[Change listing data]
◆ ◆ ◆ ◆

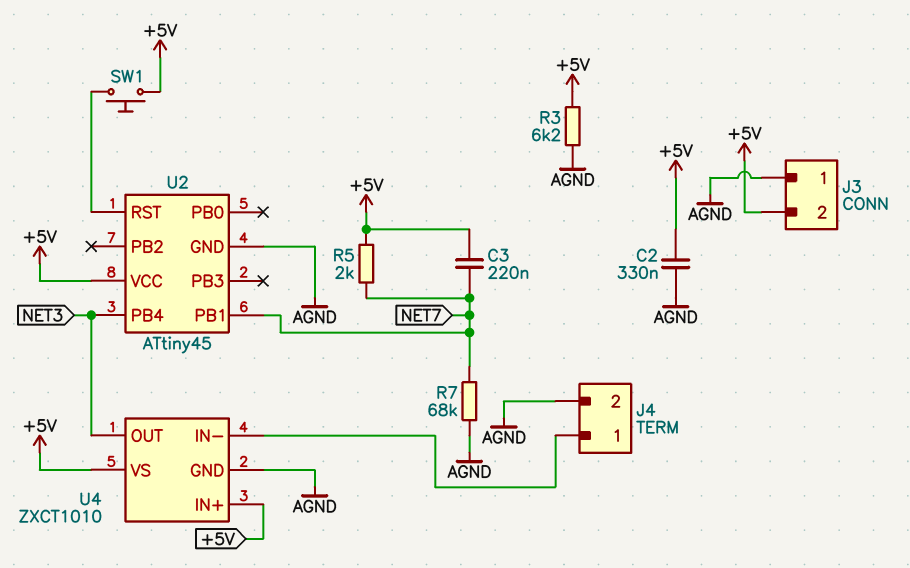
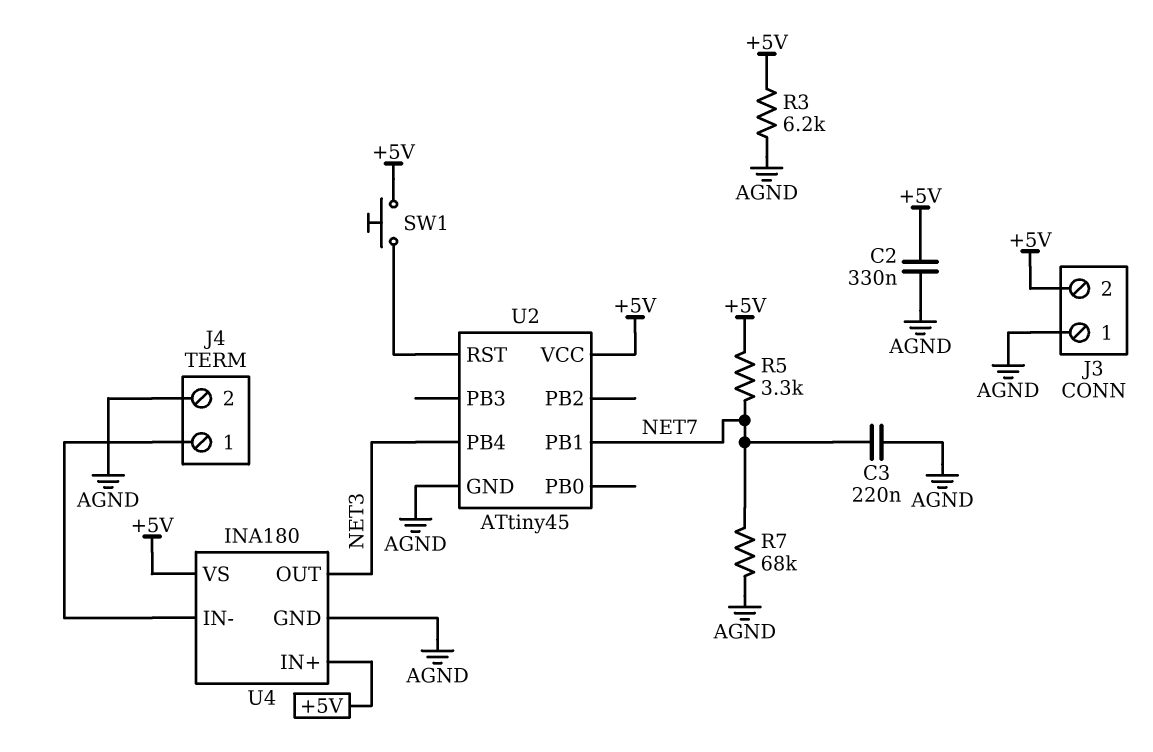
C3: 220nF (+5V, NET7) -> 220nF (AGND, NET7)
R5: 2k (+5V, NET7) -> 3.3k (+5V, NET7)
U4: ZXCT1010 -> INA180

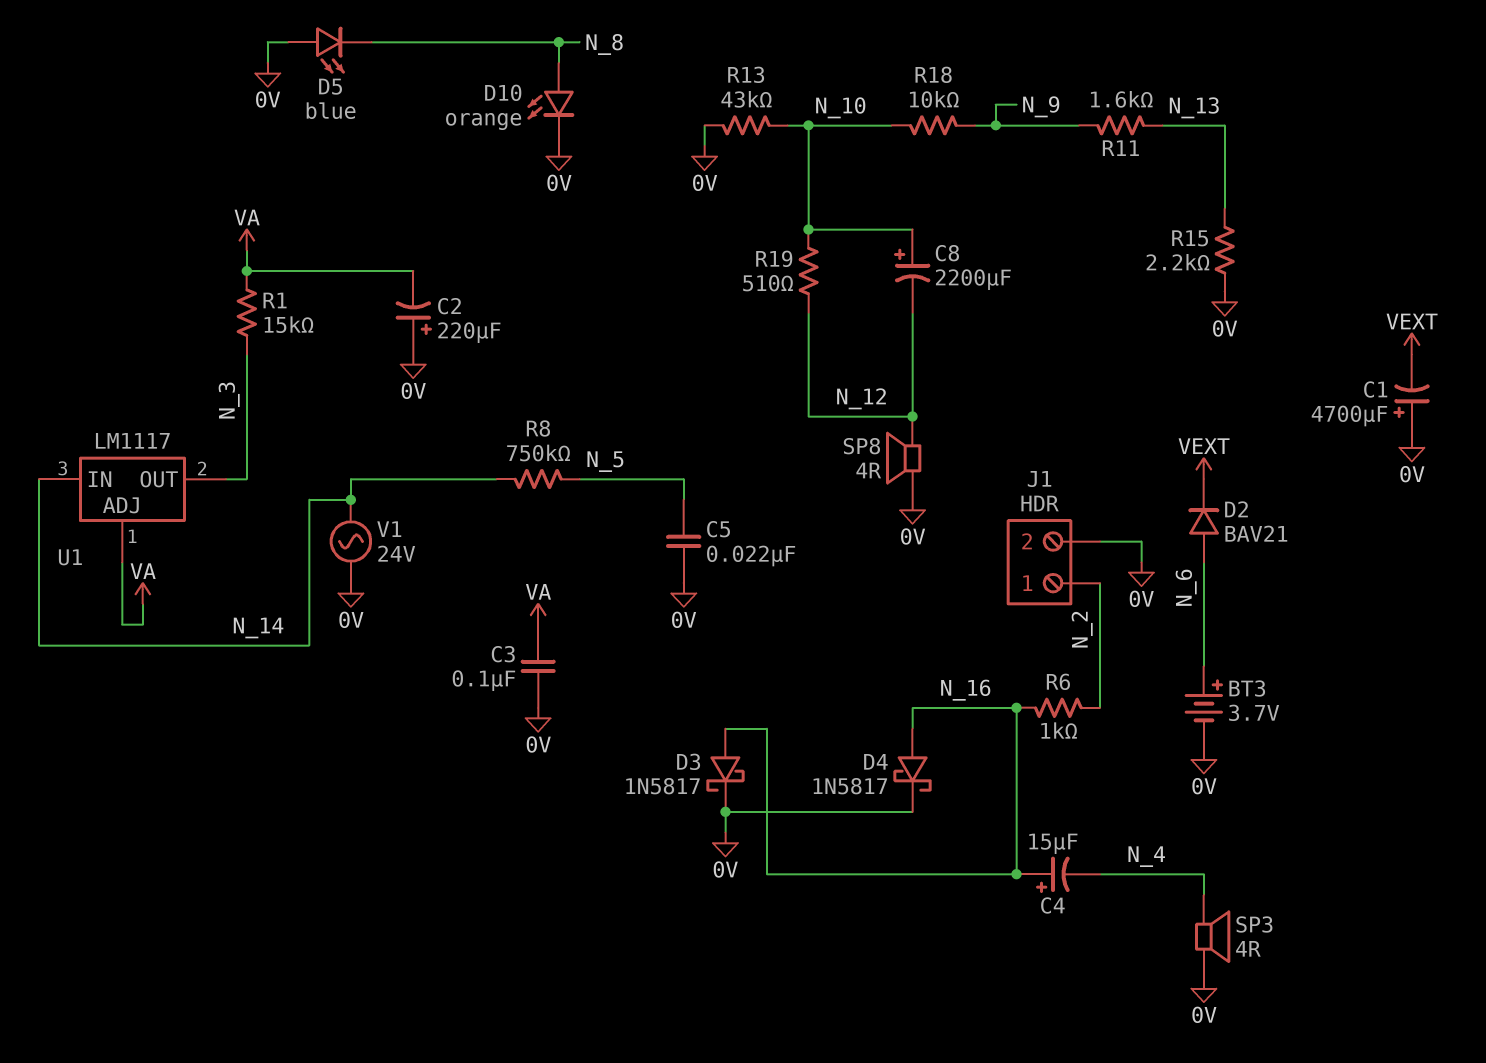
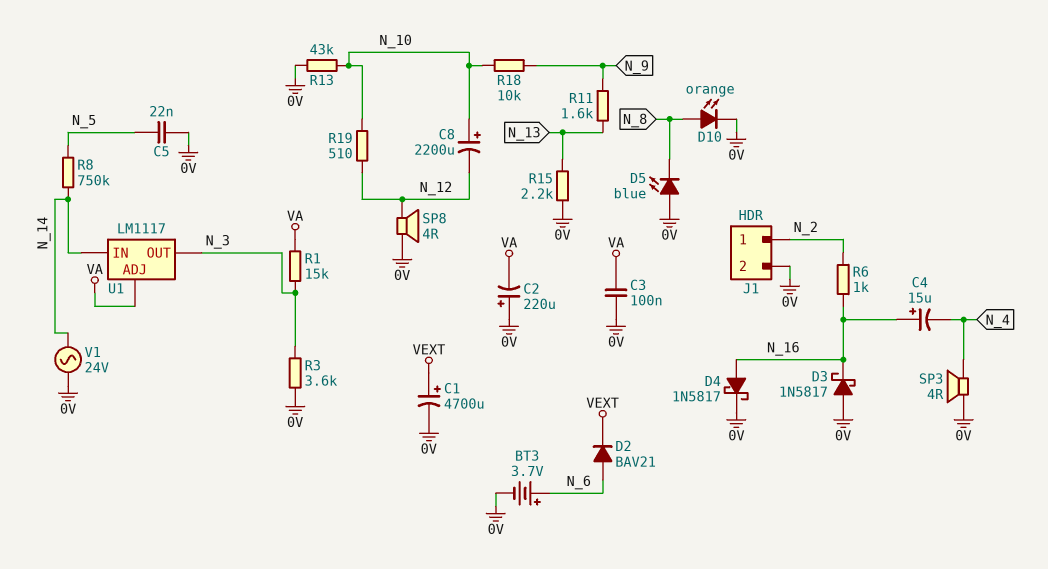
C1: 4700uF (plus 0V, minus VEXT) -> 4700uF (plus VEXT, minus 0V)
D3: schottky 1N5817 (A N_16, K 0V) -> schottky 1N5817 (A 0V, K N_16)
R3: none -> 3.6k (0V, N_3)

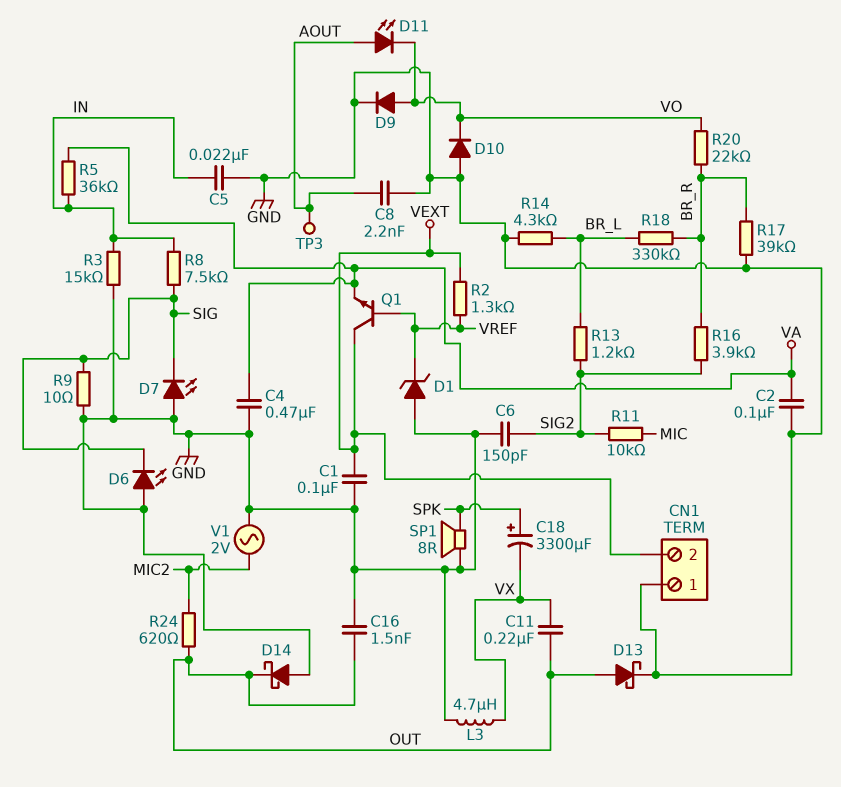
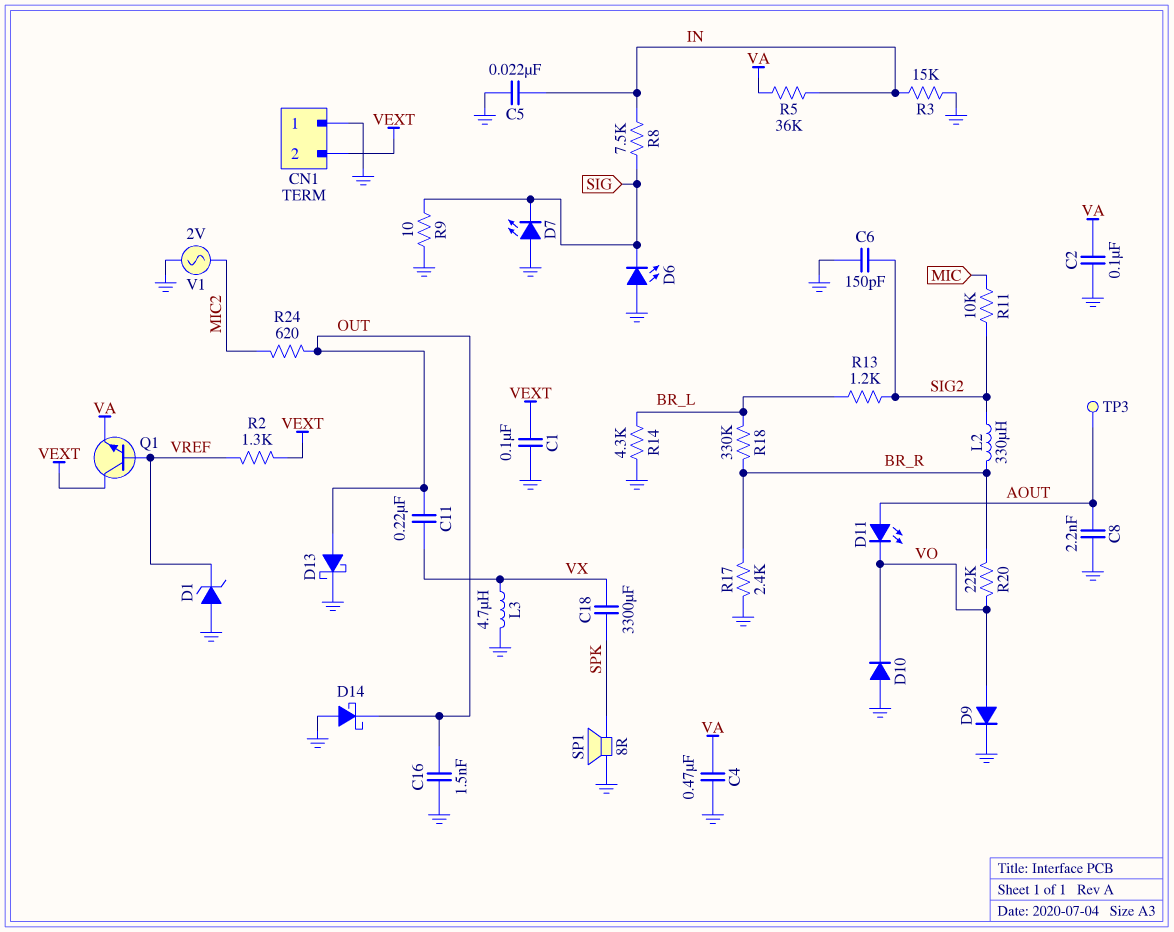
C18: 3300uF (plus SPK, minus VX) -> 3300uF (SPK, VX)
L2: none -> 330uH (BR_R, SIG2)
R16: 3.9k (BR_R, SIG2) -> none
R17: 39k (BR_R, GND) -> 2.4k (BR_R, GND)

◆ ◆ ◆ ◆

[Your goal]
The output must be every line of the records, printed exactly, with the pictures omitted.

[Reply to the exercise]
C3: 220nF (+5V, NET7) -> 220nF (AGND, NET7)
R5: 2k (+5V, NET7) -> 3.3k (+5V, NET7)
U4: ZXCT1010 -> INA180

C1: 4700uF (plus 0V, minus VEXT) -> 4700uF (plus VEXT, minus 0V)
D3: schottky 1N5817 (A N_16, K 0V) -> schottky 1N5817 (A 0V, K N_16)
R3: none -> 3.6k (0V, N_3)

C18: 3300uF (plus SPK, minus VX) -> 3300uF (SPK, VX)
L2: none -> 330uH (BR_R, SIG2)
R16: 3.9k (BR_R, SIG2) -> none
R17: 39k (BR_R, GND) -> 2.4k (BR_R, GND)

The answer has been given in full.